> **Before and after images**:
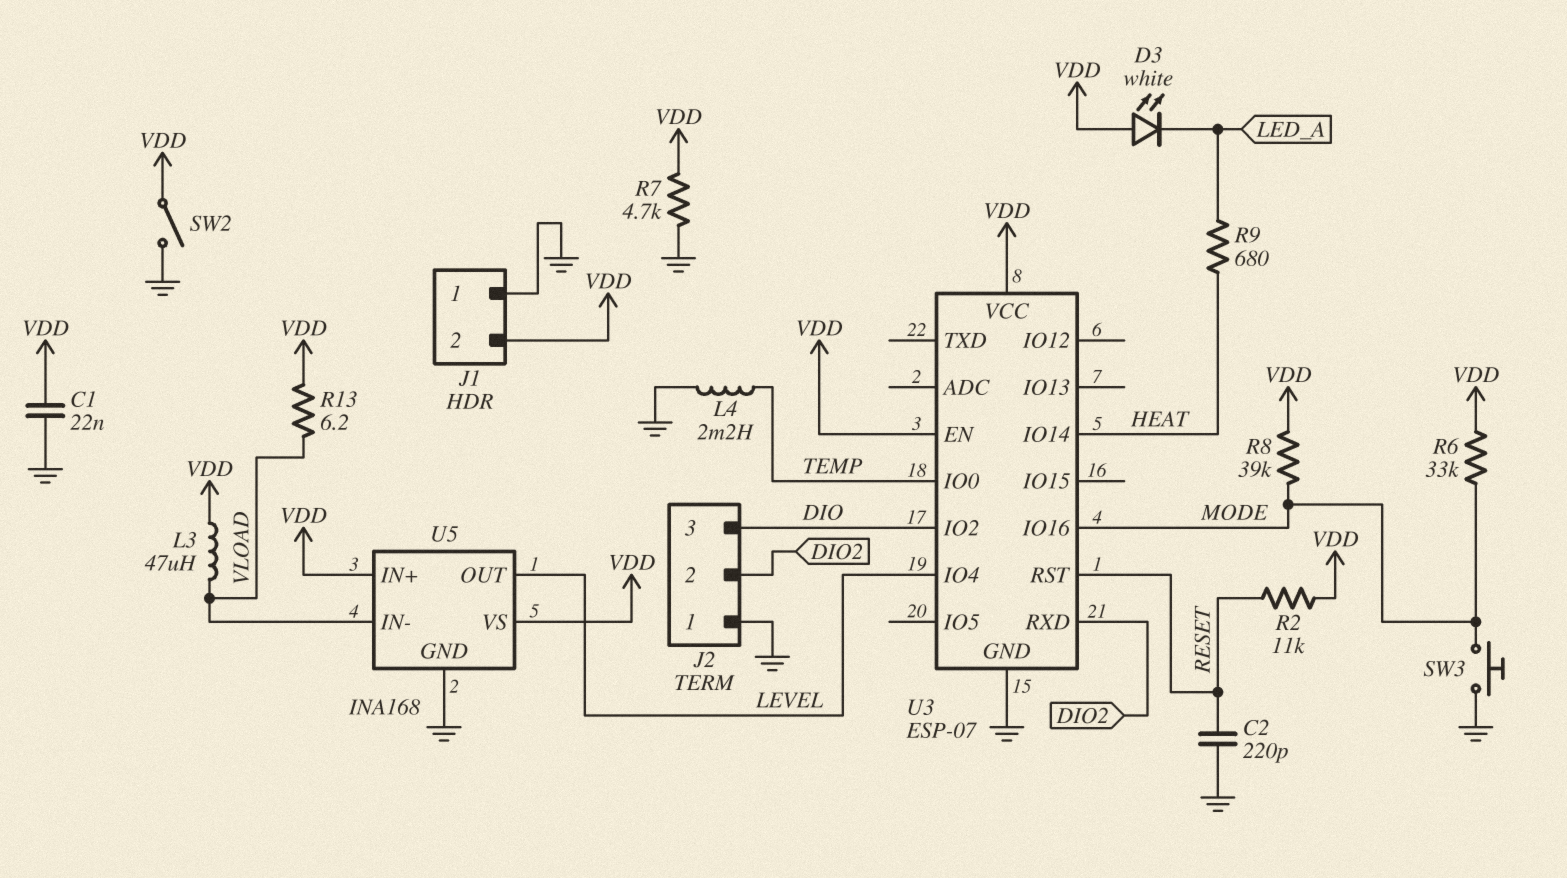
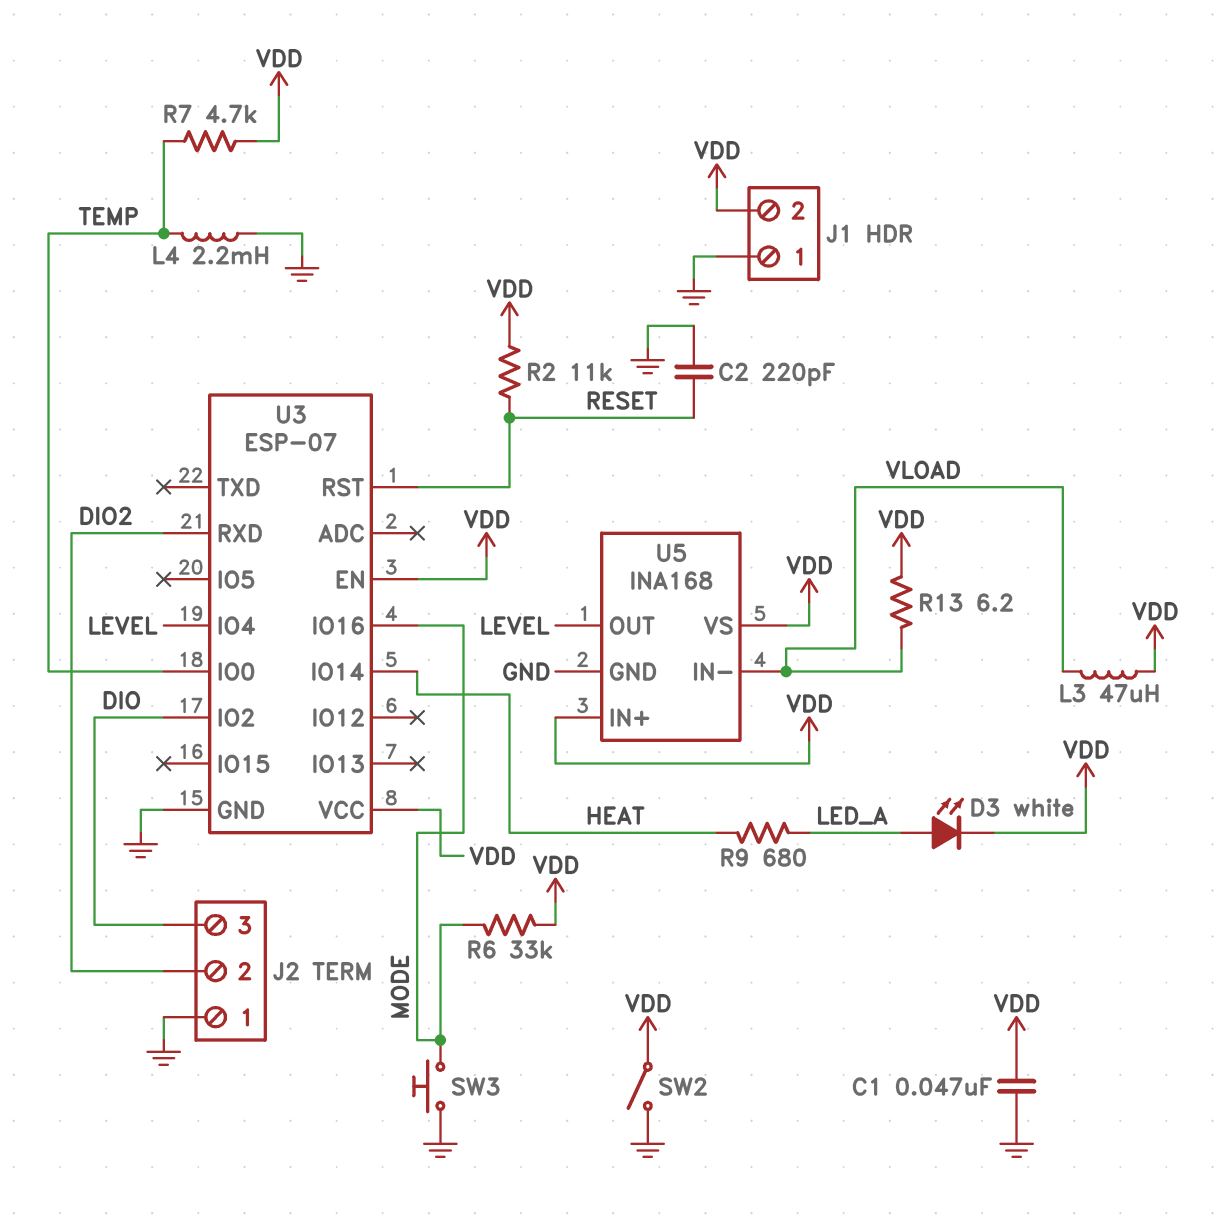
C1: 22nF (GND, VDD) -> 47nF (GND, VDD)
D3: LED white (A VDD, K LED_A) -> LED white (A LED_A, K VDD)
R7: 4.7k (GND, VDD) -> 4.7k (TEMP, VDD)
R8: 39k (MODE, VDD) -> none

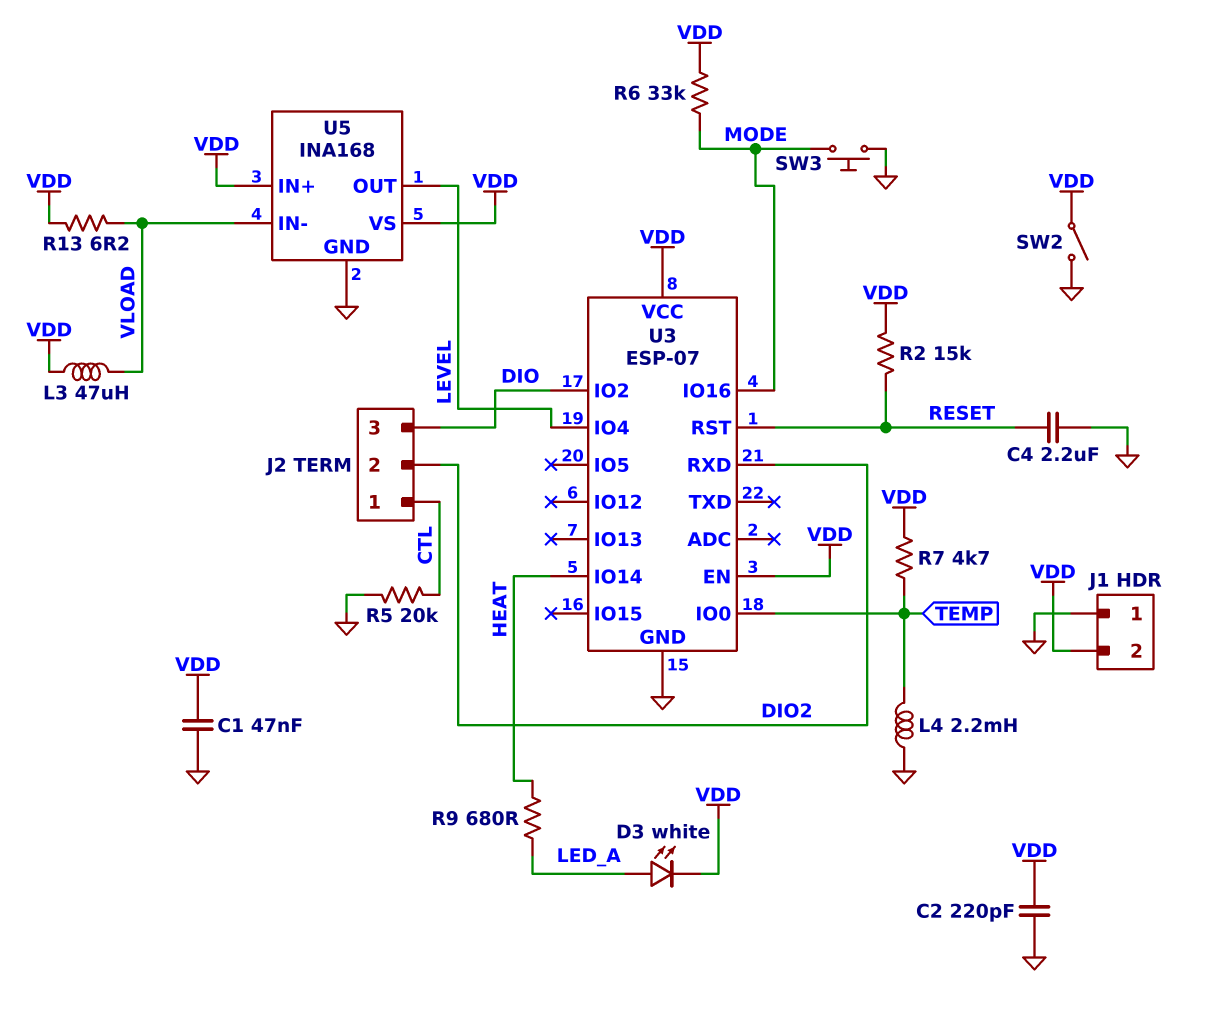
C2: 220pF (GND, RESET) -> 220pF (GND, VDD)
C4: none -> 2.2uF (GND, RESET)
J2 pin 1: GND -> CTL
R2: 11k (RESET, VDD) -> 15k (RESET, VDD)
R5: none -> 20k (CTL, GND)

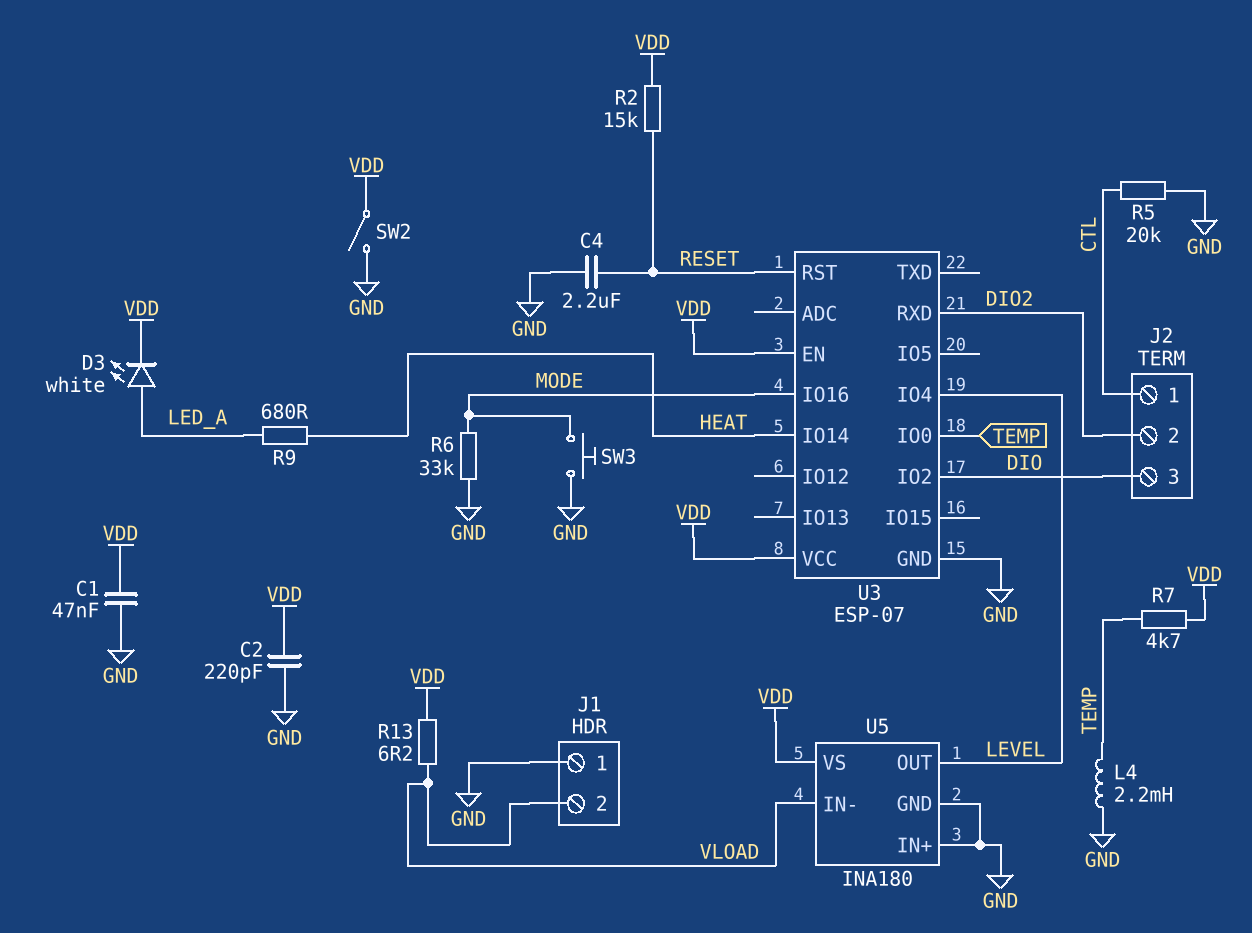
J1 pin 2: VDD -> VLOAD
L3: 47uH (VDD, VLOAD) -> none
R6: 33k (MODE, VDD) -> 33k (GND, MODE)
U5: INA168 -> INA180
U5 pin IN+: VDD -> GND

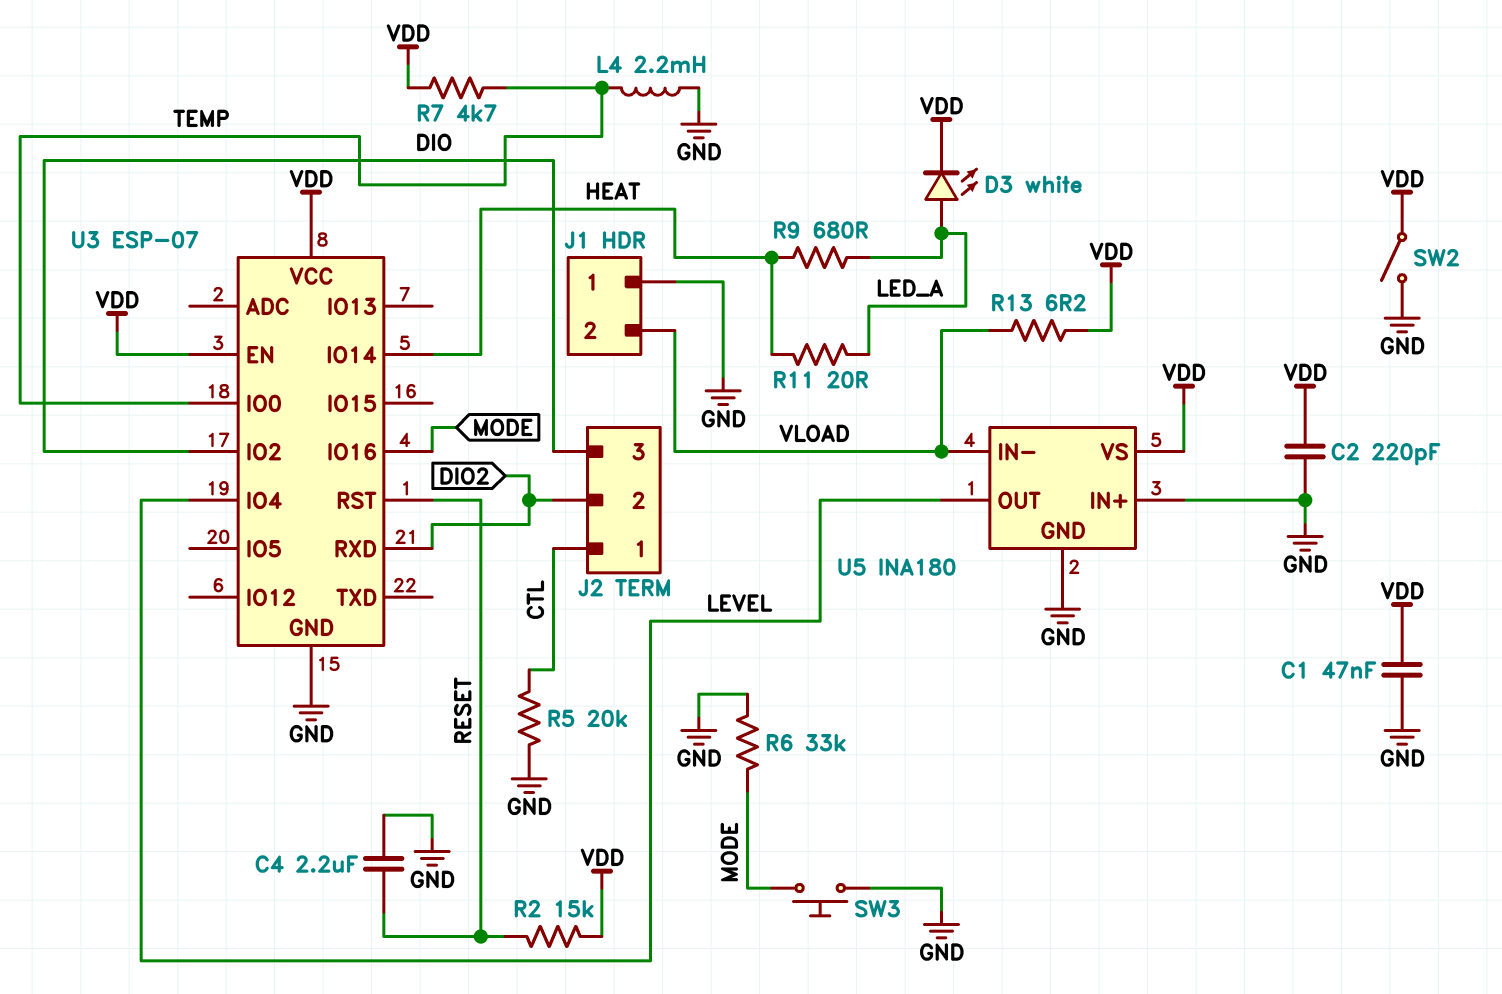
R11: none -> 20 (HEAT, LED_A)

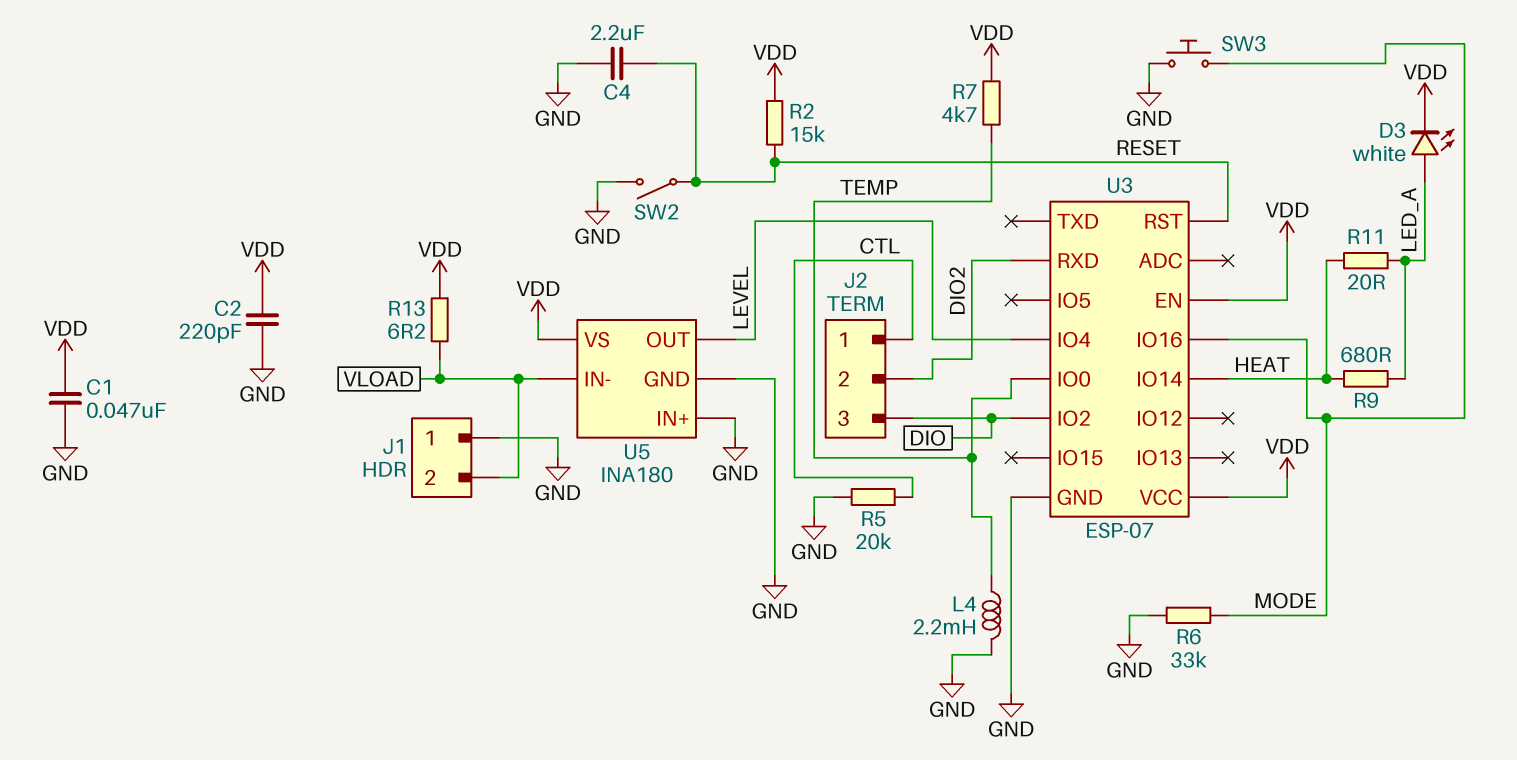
SW2: switch (GND, VDD) -> switch (GND, RESET)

> **Exercise instructions**:
Every entry must be transcribed exactly. Pictures do not belong in the copy.

> **Result for this task**:
C1: 22nF (GND, VDD) -> 47nF (GND, VDD)
D3: LED white (A VDD, K LED_A) -> LED white (A LED_A, K VDD)
R7: 4.7k (GND, VDD) -> 4.7k (TEMP, VDD)
R8: 39k (MODE, VDD) -> none

C2: 220pF (GND, RESET) -> 220pF (GND, VDD)
C4: none -> 2.2uF (GND, RESET)
J2 pin 1: GND -> CTL
R2: 11k (RESET, VDD) -> 15k (RESET, VDD)
R5: none -> 20k (CTL, GND)

J1 pin 2: VDD -> VLOAD
L3: 47uH (VDD, VLOAD) -> none
R6: 33k (MODE, VDD) -> 33k (GND, MODE)
U5: INA168 -> INA180
U5 pin IN+: VDD -> GND

R11: none -> 20 (HEAT, LED_A)

SW2: switch (GND, VDD) -> switch (GND, RESET)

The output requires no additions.